Work instructions:
Each entry must come back word for word; drop the images as you go.

Dataset excerpts:
━━━━━━

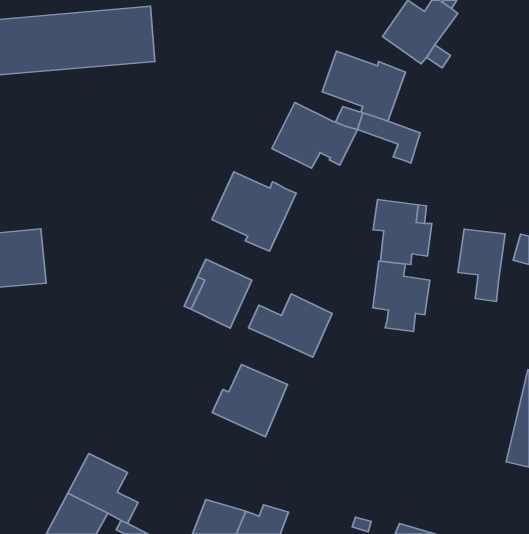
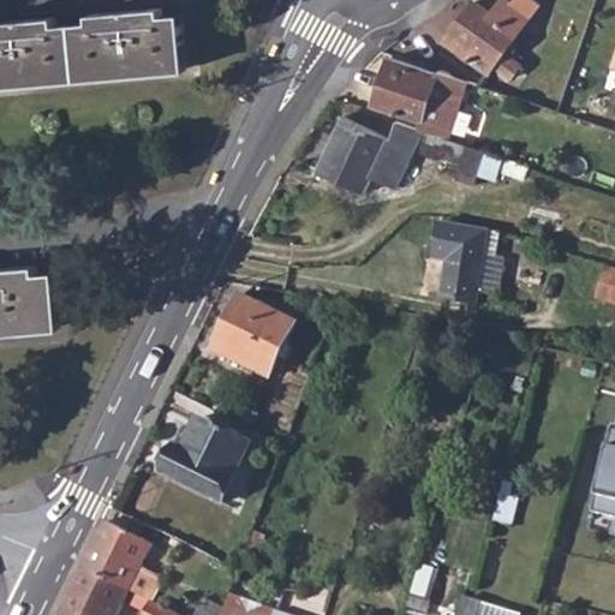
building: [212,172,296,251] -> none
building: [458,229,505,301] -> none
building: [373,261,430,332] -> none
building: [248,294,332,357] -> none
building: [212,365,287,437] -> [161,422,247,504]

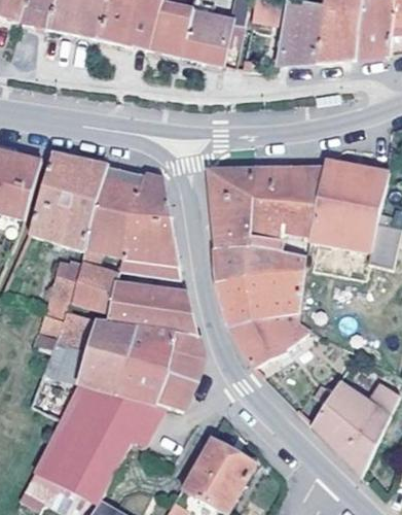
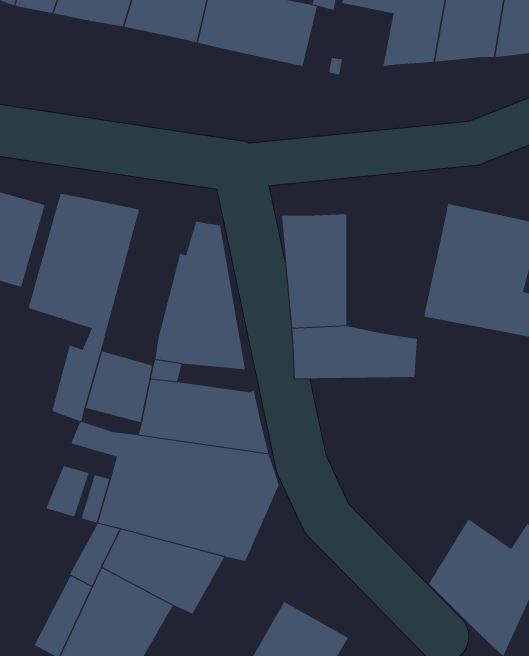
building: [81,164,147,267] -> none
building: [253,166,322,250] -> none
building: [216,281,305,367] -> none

━━━━━━

Exercise response:
building: [212,172,296,251] -> none
building: [458,229,505,301] -> none
building: [373,261,430,332] -> none
building: [248,294,332,357] -> none
building: [212,365,287,437] -> [161,422,247,504]

building: [81,164,147,267] -> none
building: [253,166,322,250] -> none
building: [216,281,305,367] -> none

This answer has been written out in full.